### Information shown:
++++++

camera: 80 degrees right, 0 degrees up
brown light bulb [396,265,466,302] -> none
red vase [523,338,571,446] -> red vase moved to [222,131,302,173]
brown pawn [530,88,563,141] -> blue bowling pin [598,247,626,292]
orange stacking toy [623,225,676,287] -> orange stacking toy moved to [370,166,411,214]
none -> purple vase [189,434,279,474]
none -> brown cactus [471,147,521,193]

++++++

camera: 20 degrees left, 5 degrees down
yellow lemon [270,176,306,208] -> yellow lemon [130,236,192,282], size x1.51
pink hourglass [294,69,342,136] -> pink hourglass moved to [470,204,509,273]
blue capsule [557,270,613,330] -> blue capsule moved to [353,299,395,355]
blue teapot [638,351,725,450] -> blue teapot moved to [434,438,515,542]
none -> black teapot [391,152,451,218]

++++++

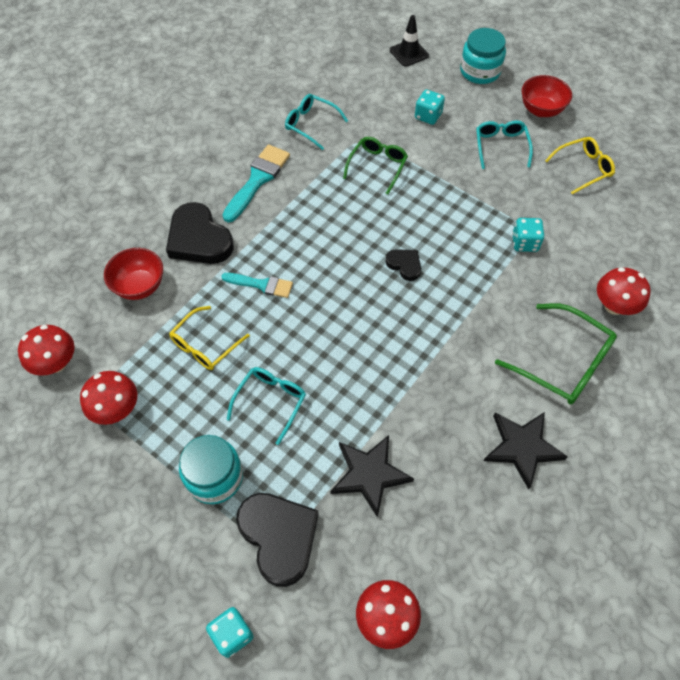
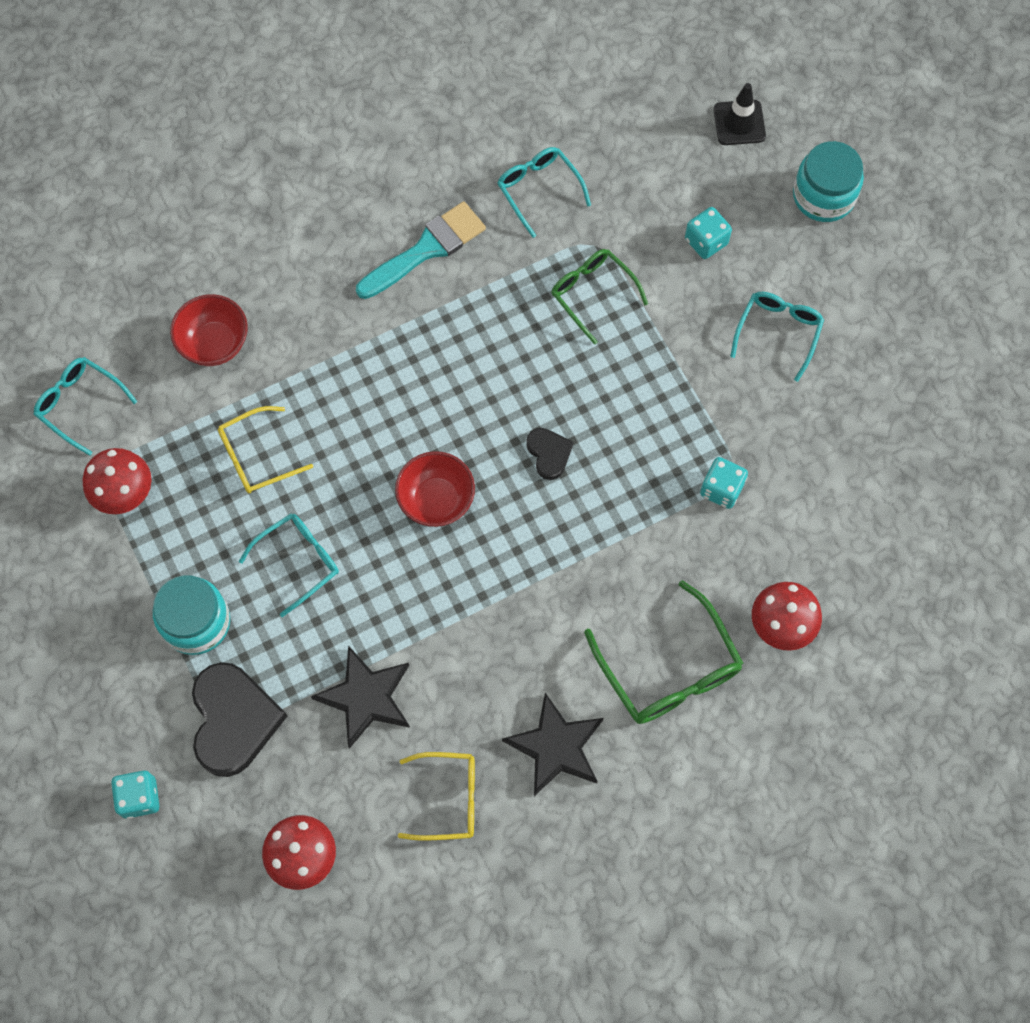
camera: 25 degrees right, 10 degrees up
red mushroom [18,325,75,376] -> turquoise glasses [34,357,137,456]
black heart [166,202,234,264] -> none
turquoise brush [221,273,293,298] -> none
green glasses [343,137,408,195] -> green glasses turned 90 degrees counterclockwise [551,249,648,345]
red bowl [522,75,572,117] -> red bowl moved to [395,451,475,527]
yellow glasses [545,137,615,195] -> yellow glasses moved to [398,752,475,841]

++++++

### Your instructions:
Of the entries above, repeat exactly the lines between the line with "camera: 20 degrees left, 5 degrees down" and the line with "none -> black teapot [391,152,451,218]", inclusive, and no others.

### Response to the exercise:
camera: 20 degrees left, 5 degrees down
yellow lemon [270,176,306,208] -> yellow lemon [130,236,192,282], size x1.51
pink hourglass [294,69,342,136] -> pink hourglass moved to [470,204,509,273]
blue capsule [557,270,613,330] -> blue capsule moved to [353,299,395,355]
blue teapot [638,351,725,450] -> blue teapot moved to [434,438,515,542]
none -> black teapot [391,152,451,218]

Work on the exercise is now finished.